Reproduce exactly the lines from the one containing "hammer/pink (571 220)" through the last line of the data, both ends included.

____

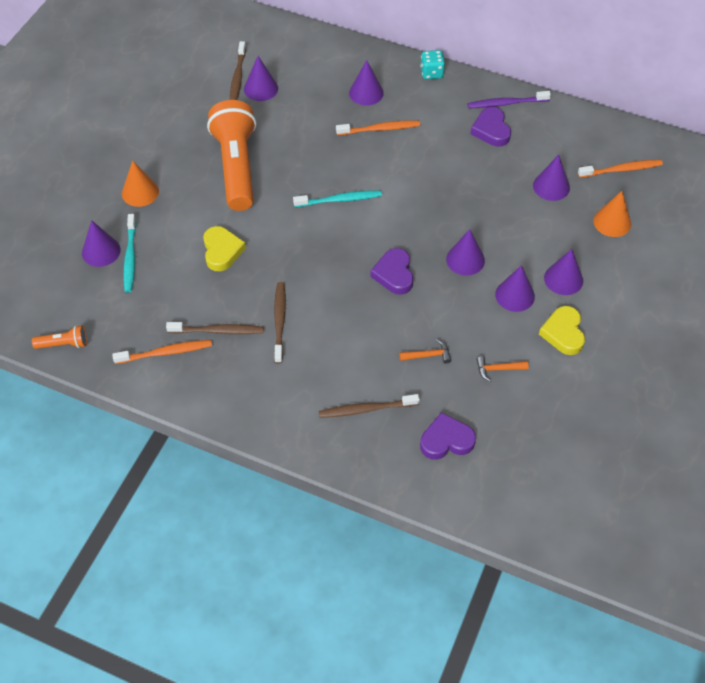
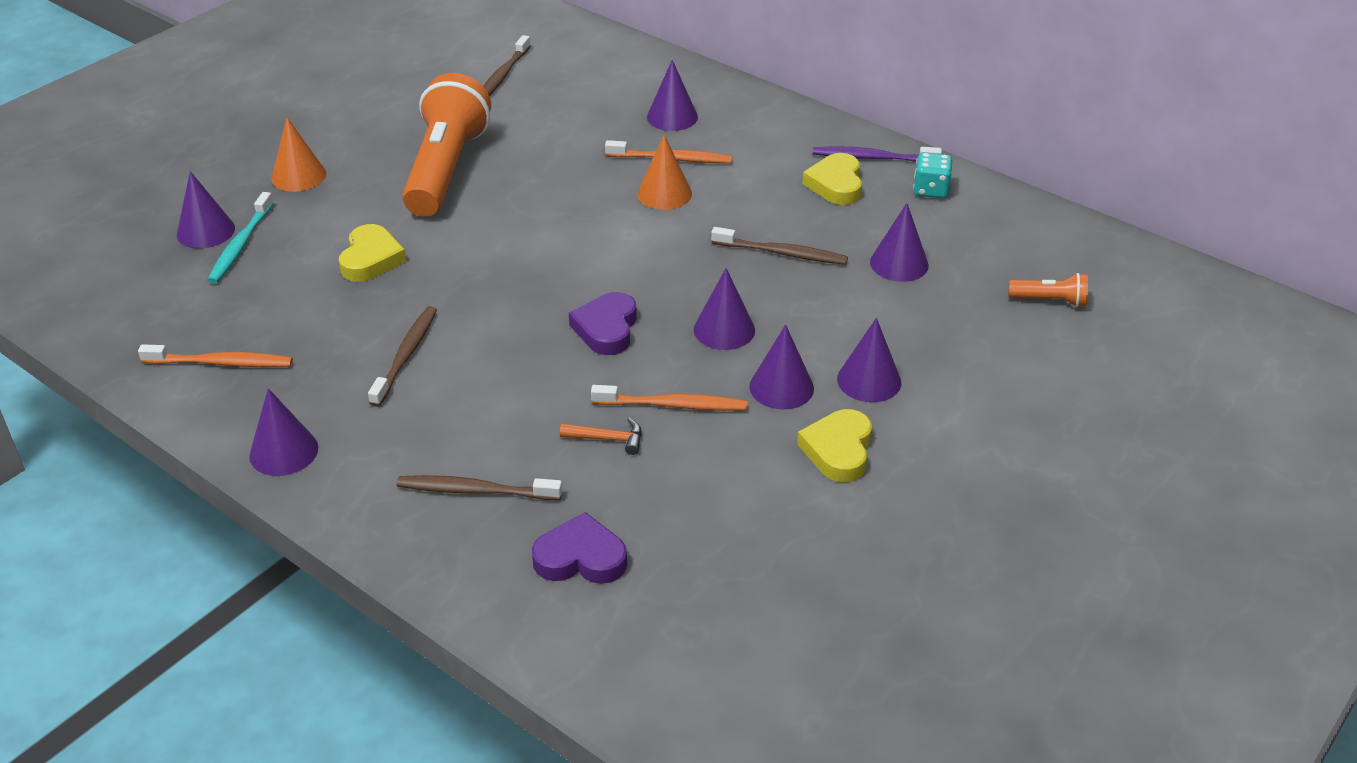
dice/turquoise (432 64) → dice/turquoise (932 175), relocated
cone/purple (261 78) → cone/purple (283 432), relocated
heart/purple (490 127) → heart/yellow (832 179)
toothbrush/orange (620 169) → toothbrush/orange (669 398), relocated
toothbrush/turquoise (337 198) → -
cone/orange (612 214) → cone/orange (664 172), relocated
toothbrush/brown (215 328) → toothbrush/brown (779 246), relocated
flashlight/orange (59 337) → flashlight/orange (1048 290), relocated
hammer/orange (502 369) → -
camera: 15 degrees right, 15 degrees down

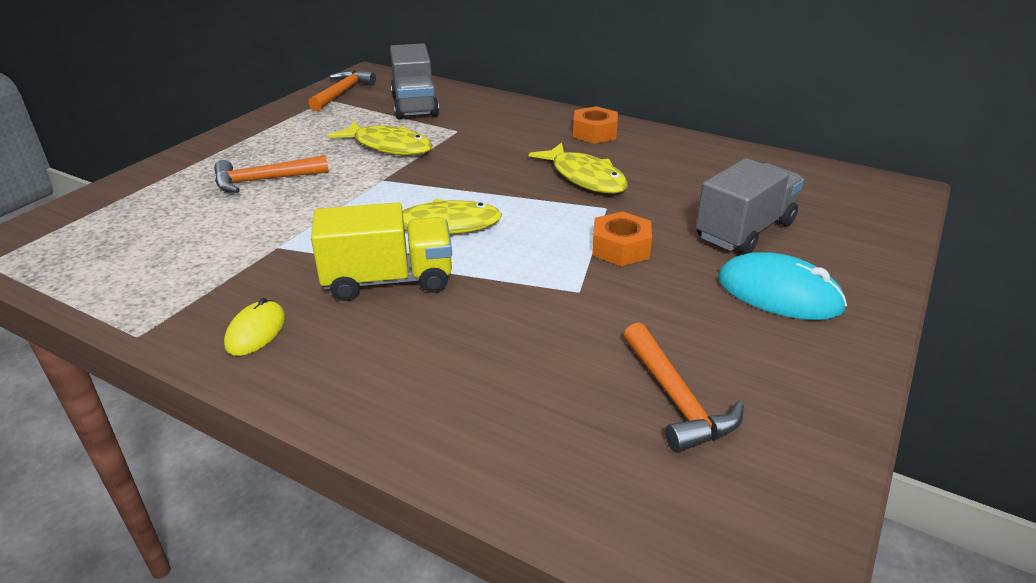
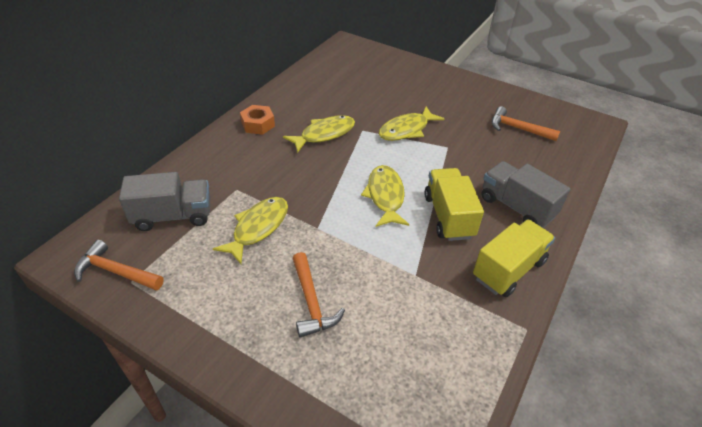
truck/grey (750 206) → truck/grey (525 194), relocated
nut/orange (622 238) → fish/yellow (411 124)
mouse/turquoise (782 286) → -
mouse/yellow (254 327) → truck/yellow (514 258)
hammer/orange (684 388) → hammer/orange (526 123), 135 degrees counterclockwise
camera: 90 degrees left, 10 degrees up

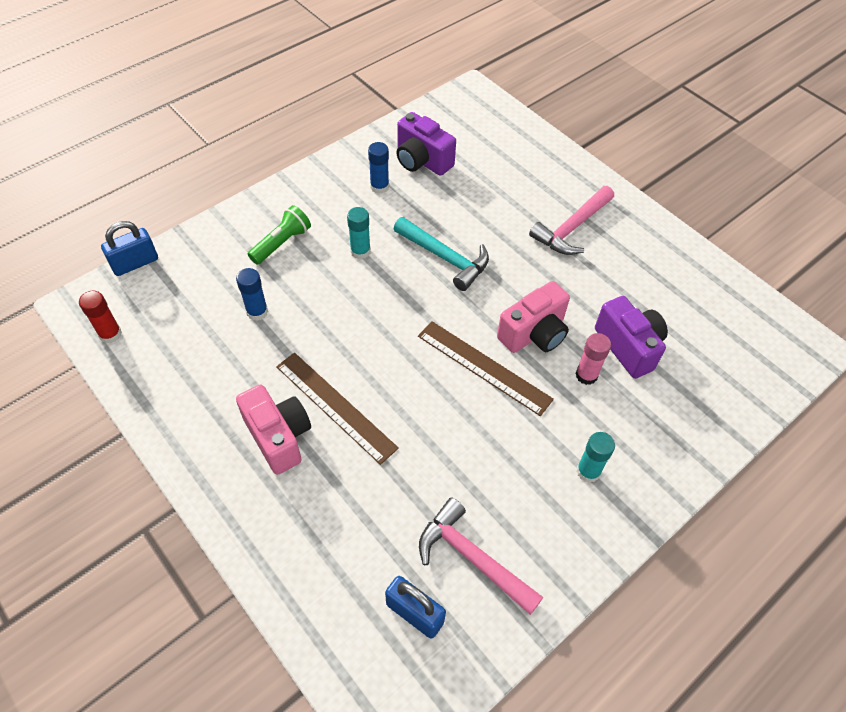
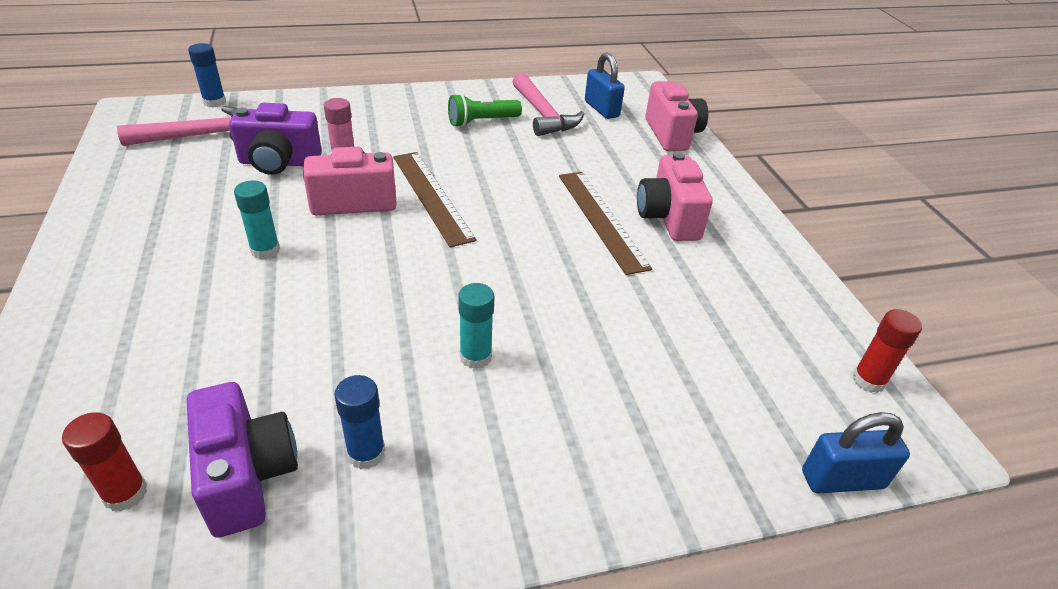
hammer/pink (571 220) → hammer/pink (177 126), relocated
flashlight/green (279 234) → flashlight/green (485 110), relocated
hammer/turquoise (441 254) → -
glue stick/blue (252 294) → glue stick/blue (207 75), relocated
camera/purple (631 337) → camera/purple (275 139), 90 degrees counterclockwise
glue stick/turquoise (595 457) → glue stick/turquoise (257 219), relocated
- → camera/pink (676 116)
- → glue stick/red (104 462)
camera: 155 degrees left, 15 degrees down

____

**WORKED SOLUTION**
hammer/pink (571 220) → hammer/pink (177 126), relocated
flashlight/green (279 234) → flashlight/green (485 110), relocated
hammer/turquoise (441 254) → -
glue stick/blue (252 294) → glue stick/blue (207 75), relocated
camera/purple (631 337) → camera/purple (275 139), 90 degrees counterclockwise
glue stick/turquoise (595 457) → glue stick/turquoise (257 219), relocated
- → camera/pink (676 116)
- → glue stick/red (104 462)
camera: 155 degrees left, 15 degrees down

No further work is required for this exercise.